Work task: Go through the material below and count the lines containing the word "turned". Give that number by itself.
[[ Records provided, beginning ]]
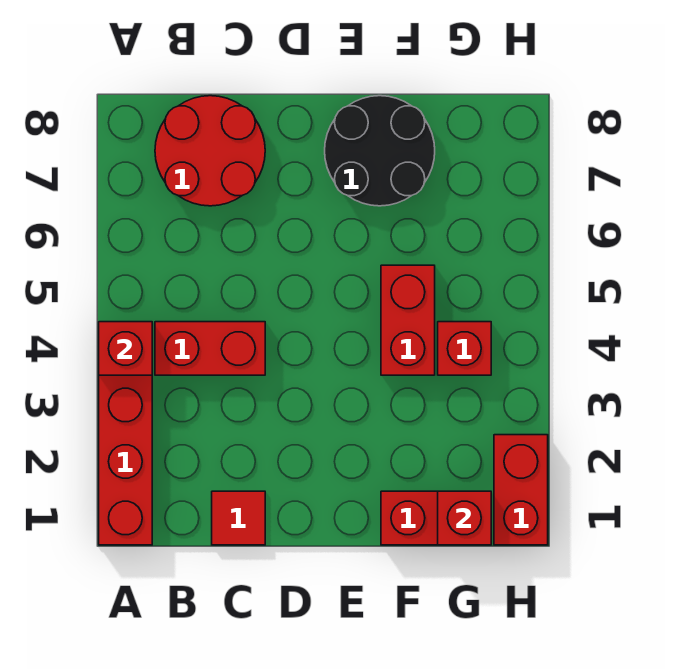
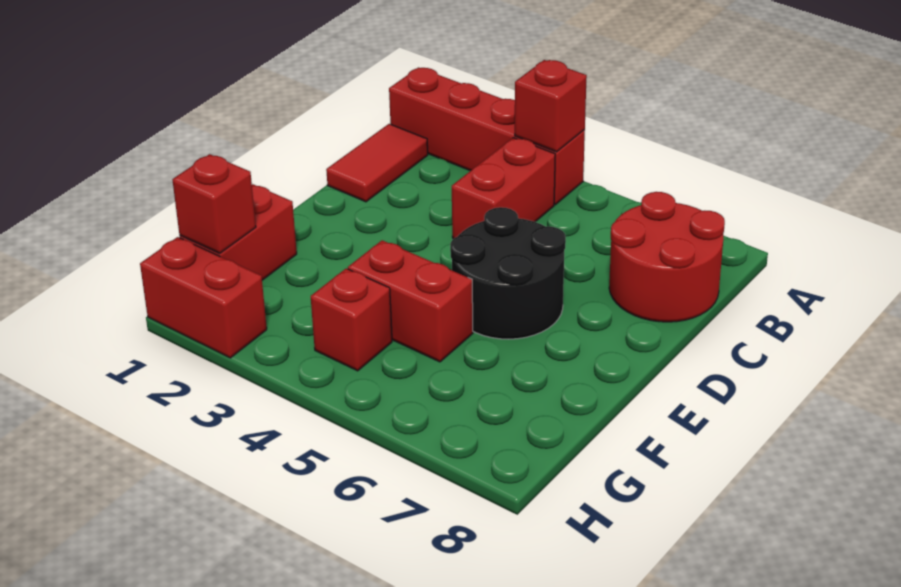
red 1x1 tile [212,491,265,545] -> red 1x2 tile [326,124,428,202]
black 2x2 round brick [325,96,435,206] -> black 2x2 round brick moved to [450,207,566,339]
[[ Records provided, end ]]
[[ Records provided, beginning ]]
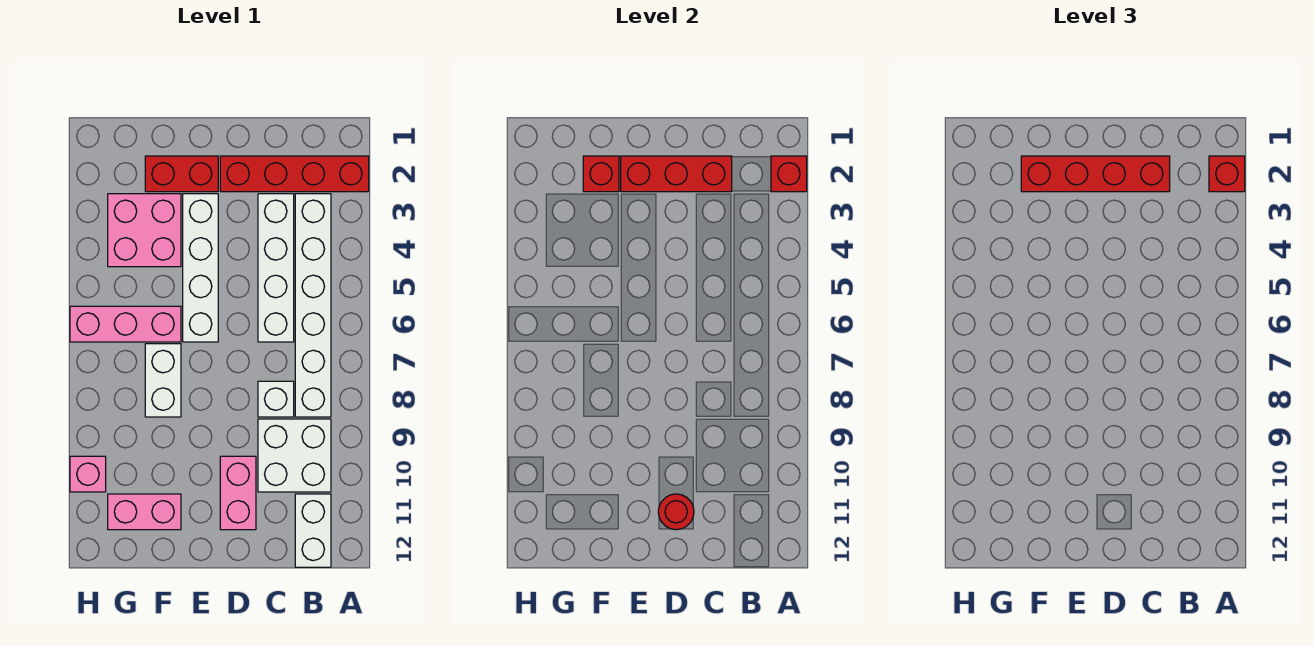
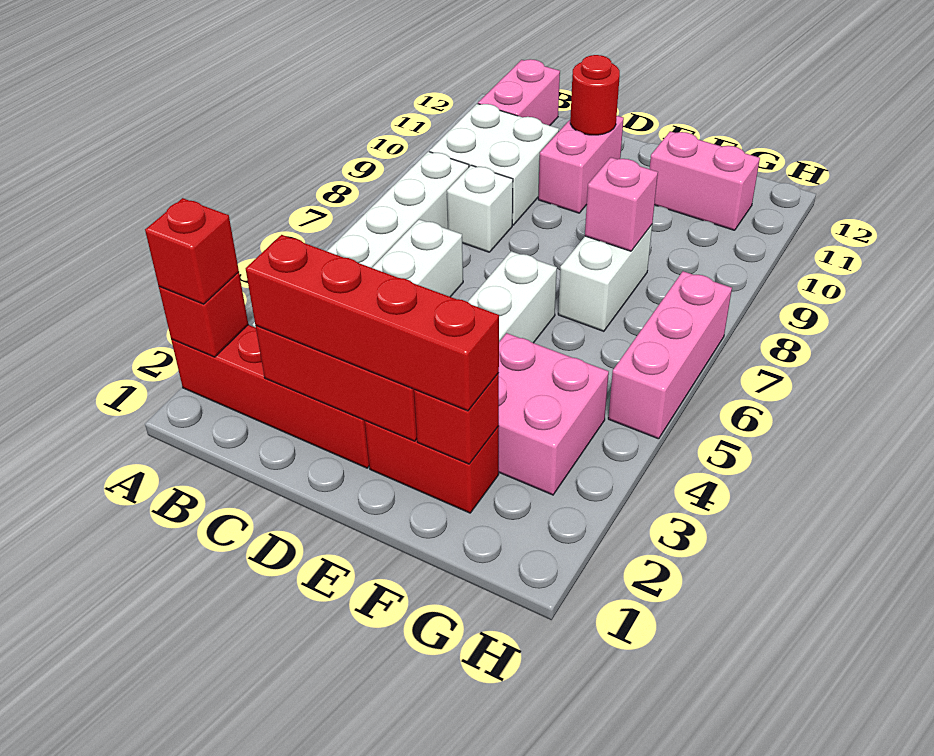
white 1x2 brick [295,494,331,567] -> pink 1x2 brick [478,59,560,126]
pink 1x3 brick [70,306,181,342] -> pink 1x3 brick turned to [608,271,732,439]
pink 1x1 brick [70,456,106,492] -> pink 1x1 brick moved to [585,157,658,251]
[[ Records provided, end ]]
[[ Records provided, beginning ]]
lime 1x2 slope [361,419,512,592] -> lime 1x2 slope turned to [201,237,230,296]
[[ Records provided, end ]]
Completed exercise: 2